▸ Work instruction
If a line in the entries below contains the word "padlock", it counts; report how many such lines there are, and only that number.

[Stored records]
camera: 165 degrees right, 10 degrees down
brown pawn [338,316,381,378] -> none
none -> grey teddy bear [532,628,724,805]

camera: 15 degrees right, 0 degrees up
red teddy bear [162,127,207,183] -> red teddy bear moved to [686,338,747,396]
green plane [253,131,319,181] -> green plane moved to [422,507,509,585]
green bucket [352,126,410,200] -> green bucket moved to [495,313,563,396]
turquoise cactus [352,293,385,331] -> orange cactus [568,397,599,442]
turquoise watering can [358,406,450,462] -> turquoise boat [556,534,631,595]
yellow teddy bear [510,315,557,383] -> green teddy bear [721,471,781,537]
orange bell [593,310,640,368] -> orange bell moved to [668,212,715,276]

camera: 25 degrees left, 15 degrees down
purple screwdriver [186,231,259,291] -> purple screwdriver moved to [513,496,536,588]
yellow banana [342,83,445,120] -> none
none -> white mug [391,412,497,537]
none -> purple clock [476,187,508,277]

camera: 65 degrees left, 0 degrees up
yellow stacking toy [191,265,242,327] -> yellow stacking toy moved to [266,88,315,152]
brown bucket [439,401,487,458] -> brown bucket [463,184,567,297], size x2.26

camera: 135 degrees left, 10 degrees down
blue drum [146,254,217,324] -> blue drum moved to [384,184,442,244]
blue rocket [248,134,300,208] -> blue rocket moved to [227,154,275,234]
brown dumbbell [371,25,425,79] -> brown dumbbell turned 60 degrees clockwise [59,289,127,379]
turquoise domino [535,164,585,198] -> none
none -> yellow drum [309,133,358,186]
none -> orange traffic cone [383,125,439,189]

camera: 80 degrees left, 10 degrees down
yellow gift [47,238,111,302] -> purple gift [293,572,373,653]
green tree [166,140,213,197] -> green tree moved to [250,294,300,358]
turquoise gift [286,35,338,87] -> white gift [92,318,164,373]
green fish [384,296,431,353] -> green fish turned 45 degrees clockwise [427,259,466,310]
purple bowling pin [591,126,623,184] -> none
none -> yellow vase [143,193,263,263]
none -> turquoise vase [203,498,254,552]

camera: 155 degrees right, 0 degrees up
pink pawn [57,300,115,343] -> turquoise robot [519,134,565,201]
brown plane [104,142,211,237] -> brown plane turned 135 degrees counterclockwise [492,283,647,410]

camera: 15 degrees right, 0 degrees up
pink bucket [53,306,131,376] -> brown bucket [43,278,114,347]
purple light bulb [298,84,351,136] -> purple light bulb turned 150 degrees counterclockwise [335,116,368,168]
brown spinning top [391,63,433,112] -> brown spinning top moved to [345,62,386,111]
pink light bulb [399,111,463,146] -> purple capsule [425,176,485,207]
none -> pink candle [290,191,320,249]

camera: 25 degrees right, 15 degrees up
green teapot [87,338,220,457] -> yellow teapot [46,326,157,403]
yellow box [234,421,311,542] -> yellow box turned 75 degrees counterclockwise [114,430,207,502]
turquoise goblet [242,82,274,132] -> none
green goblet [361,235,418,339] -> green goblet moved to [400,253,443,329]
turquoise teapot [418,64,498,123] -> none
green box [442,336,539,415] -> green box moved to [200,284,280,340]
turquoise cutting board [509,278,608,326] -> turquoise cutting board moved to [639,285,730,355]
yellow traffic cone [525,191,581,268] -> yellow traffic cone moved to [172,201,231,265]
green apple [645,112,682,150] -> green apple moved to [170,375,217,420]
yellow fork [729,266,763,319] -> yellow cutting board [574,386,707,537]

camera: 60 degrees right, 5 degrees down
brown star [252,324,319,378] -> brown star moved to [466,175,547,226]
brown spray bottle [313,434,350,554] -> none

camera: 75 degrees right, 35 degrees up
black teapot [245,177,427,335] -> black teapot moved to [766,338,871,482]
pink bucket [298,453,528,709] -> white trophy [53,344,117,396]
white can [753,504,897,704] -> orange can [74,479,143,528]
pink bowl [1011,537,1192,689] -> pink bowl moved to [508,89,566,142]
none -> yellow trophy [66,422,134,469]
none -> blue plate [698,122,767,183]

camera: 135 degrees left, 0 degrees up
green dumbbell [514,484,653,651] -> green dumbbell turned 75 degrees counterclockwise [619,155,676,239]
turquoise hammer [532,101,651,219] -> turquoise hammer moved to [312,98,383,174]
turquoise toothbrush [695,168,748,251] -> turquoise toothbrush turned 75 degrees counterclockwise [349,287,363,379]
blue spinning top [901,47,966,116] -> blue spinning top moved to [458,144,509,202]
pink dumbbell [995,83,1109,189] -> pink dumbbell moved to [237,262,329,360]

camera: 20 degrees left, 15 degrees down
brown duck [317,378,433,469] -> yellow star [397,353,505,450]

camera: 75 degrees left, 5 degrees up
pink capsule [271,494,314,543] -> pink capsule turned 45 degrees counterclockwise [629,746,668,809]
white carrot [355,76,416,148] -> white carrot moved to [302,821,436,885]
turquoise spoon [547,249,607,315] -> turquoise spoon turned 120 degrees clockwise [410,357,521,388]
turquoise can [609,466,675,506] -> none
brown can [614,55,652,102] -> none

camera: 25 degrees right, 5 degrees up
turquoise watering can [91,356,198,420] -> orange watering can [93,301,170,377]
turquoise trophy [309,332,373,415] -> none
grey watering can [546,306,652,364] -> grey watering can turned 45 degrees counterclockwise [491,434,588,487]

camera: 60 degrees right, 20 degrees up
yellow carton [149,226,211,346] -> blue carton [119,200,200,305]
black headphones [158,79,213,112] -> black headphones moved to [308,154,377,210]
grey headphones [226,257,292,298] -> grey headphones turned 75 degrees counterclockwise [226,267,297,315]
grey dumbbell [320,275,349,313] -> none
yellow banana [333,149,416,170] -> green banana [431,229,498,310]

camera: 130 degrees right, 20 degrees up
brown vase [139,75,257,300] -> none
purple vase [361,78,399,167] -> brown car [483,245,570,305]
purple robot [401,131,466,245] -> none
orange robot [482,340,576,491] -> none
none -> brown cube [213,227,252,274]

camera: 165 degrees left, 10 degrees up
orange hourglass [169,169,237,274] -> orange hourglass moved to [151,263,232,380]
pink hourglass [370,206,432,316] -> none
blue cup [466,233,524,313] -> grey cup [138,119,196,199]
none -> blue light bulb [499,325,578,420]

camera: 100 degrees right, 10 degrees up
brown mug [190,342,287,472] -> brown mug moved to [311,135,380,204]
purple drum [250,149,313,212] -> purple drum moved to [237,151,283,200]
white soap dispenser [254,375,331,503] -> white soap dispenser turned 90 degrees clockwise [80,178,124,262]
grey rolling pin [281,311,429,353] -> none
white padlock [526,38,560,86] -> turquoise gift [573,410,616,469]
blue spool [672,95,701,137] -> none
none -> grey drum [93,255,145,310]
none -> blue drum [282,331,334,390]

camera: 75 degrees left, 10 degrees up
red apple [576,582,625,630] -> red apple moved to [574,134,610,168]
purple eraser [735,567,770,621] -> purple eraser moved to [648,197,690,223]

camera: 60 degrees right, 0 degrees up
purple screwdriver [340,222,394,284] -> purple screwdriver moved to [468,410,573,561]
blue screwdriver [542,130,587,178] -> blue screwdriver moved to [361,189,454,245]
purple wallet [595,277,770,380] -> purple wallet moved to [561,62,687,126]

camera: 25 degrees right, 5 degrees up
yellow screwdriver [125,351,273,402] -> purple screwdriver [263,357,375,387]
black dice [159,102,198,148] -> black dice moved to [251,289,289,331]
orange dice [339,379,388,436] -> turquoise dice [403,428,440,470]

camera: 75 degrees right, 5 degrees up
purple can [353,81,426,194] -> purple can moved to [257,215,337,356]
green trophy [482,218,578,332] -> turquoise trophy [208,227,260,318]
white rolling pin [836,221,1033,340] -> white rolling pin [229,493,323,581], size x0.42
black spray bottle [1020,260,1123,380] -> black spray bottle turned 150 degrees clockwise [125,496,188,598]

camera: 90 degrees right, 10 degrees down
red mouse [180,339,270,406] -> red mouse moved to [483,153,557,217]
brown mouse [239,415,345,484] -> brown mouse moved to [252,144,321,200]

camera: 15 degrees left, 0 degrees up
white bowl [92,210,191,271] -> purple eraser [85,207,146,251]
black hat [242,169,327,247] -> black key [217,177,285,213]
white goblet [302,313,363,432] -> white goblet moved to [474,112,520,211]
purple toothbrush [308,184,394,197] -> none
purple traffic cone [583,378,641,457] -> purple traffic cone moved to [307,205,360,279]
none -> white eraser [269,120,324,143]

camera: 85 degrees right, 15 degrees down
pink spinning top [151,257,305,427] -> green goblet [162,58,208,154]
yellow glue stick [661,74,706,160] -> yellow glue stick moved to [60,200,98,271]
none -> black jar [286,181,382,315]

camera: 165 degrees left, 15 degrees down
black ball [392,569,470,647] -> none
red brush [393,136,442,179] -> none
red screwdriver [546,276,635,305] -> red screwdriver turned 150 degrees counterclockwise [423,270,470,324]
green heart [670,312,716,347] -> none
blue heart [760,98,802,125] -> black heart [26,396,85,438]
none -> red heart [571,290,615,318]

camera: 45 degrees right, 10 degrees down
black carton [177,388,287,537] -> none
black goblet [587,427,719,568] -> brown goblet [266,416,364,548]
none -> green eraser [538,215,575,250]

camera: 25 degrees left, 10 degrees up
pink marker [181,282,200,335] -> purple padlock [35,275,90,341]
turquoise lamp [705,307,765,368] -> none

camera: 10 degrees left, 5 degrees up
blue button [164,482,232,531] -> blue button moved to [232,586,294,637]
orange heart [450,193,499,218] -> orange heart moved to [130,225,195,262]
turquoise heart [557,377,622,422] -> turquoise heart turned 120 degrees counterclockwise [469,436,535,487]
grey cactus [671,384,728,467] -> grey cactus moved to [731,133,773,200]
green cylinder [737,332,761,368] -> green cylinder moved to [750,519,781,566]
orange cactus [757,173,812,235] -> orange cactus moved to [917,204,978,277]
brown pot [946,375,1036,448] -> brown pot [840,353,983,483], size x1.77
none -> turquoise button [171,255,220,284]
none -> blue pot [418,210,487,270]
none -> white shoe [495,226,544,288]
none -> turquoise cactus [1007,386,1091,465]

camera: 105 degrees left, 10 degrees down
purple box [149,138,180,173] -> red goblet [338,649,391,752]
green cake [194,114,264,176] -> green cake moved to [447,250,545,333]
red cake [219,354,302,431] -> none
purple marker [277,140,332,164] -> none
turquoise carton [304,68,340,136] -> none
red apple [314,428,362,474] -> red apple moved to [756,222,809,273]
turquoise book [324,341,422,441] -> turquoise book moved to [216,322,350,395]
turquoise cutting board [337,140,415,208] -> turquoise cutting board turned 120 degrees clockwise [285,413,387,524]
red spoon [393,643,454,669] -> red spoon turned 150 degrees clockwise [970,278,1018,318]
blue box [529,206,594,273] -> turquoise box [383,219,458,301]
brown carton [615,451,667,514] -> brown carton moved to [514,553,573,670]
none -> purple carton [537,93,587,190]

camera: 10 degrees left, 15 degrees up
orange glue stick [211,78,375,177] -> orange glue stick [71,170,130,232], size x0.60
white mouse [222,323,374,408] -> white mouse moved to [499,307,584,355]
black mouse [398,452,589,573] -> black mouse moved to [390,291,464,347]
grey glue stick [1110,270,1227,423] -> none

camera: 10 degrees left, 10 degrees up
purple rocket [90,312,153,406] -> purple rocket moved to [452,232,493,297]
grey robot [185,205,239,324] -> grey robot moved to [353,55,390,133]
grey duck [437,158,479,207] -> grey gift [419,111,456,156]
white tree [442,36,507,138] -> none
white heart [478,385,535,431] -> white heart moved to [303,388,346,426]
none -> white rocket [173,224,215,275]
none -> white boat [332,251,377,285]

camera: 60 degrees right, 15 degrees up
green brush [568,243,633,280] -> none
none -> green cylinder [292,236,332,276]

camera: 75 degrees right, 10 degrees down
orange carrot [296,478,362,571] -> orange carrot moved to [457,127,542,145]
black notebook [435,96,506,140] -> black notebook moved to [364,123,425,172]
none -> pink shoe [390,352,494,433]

▸ Result below
2